*Requirement:*
From the material below, copy out each line with the word "white" in it.

*Entries shown:*
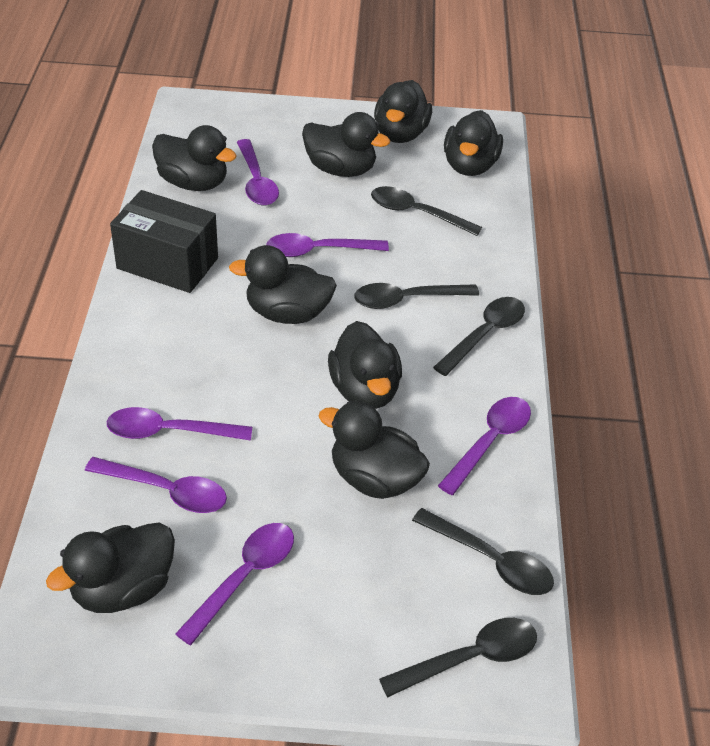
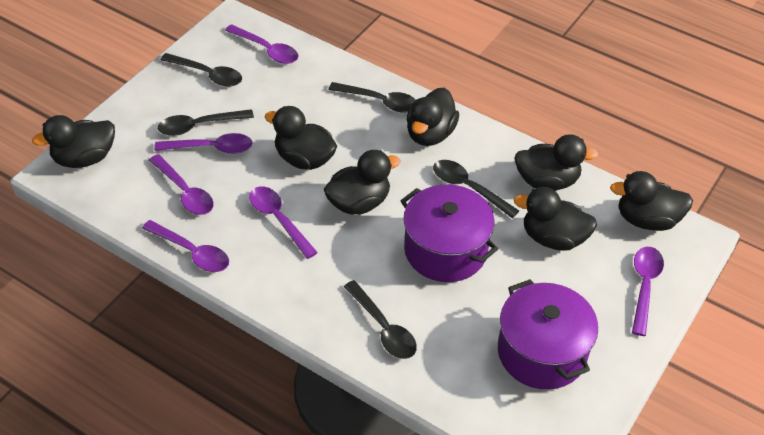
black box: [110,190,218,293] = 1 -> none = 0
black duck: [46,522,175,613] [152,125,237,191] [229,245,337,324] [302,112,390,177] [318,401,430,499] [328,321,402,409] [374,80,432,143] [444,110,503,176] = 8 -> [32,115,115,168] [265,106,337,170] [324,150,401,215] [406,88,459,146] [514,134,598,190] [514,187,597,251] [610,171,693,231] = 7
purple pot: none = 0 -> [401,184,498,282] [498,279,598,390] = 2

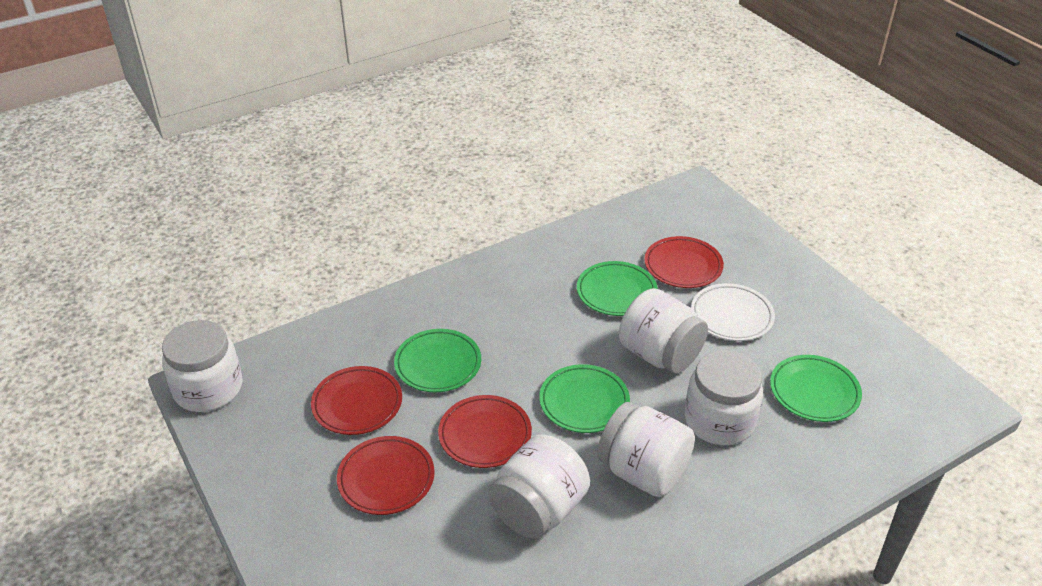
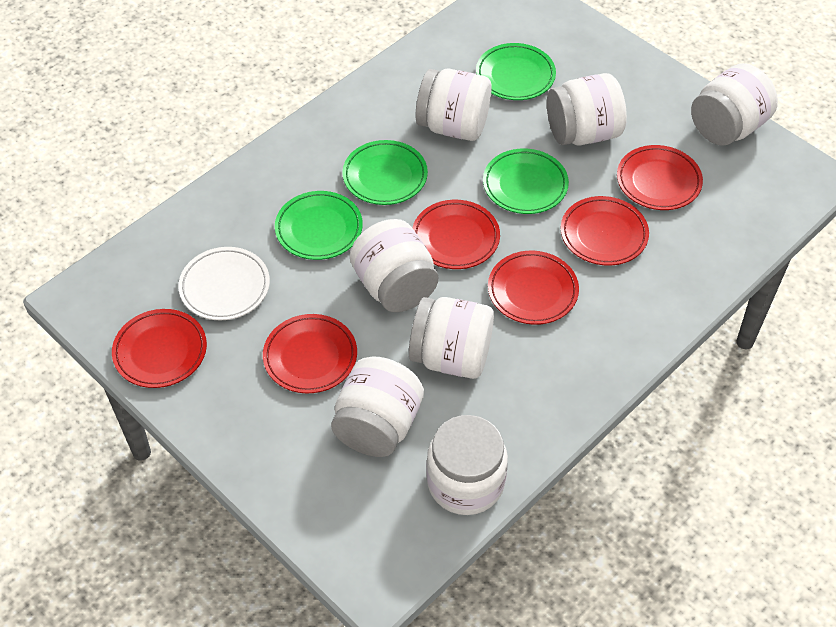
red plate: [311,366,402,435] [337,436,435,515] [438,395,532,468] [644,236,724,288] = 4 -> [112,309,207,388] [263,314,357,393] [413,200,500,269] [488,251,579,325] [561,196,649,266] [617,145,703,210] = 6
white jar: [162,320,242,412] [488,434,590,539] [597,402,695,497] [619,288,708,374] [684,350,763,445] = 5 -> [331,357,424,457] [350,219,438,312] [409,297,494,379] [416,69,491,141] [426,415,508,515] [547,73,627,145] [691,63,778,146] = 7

* * *

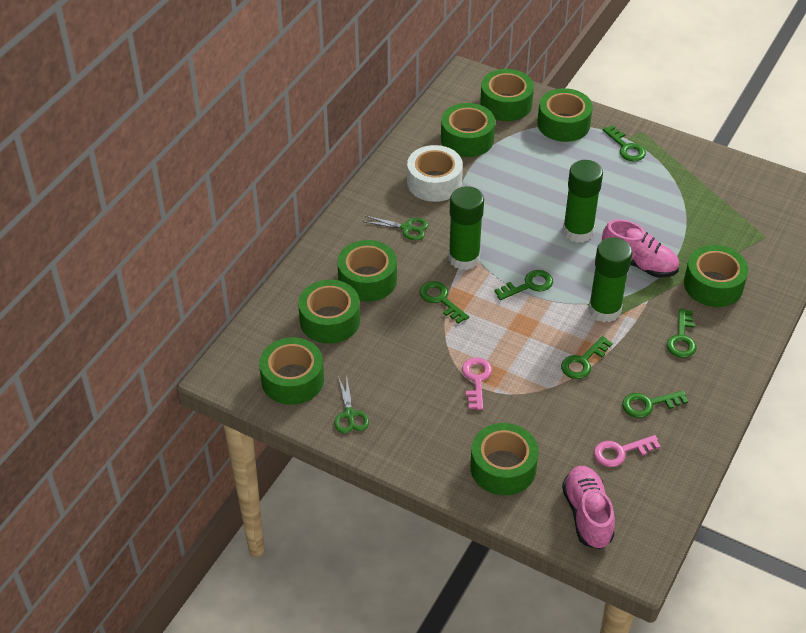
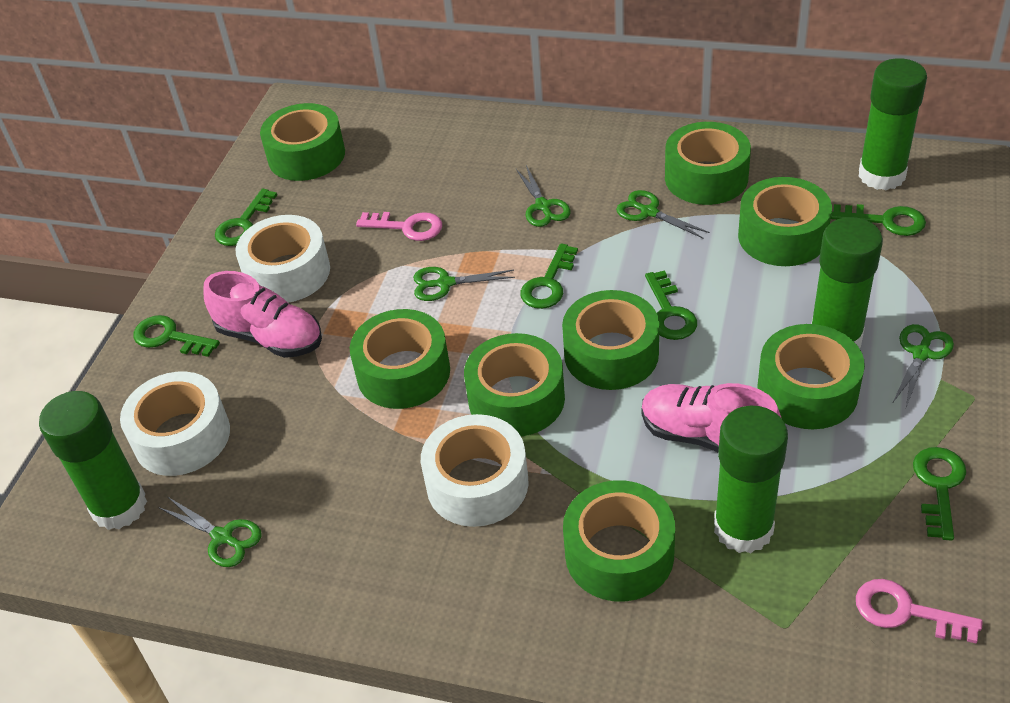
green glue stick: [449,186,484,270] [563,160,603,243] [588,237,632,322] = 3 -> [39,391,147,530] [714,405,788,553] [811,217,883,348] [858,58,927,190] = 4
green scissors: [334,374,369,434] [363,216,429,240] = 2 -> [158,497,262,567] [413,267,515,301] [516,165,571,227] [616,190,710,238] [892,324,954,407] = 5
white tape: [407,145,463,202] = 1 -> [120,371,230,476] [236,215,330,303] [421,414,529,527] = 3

*Answer area:*
white jar: [162,320,242,412] [488,434,590,539] [597,402,695,497] [619,288,708,374] [684,350,763,445] = 5 -> [331,357,424,457] [350,219,438,312] [409,297,494,379] [416,69,491,141] [426,415,508,515] [547,73,627,145] [691,63,778,146] = 7
white tape: [407,145,463,202] = 1 -> [120,371,230,476] [236,215,330,303] [421,414,529,527] = 3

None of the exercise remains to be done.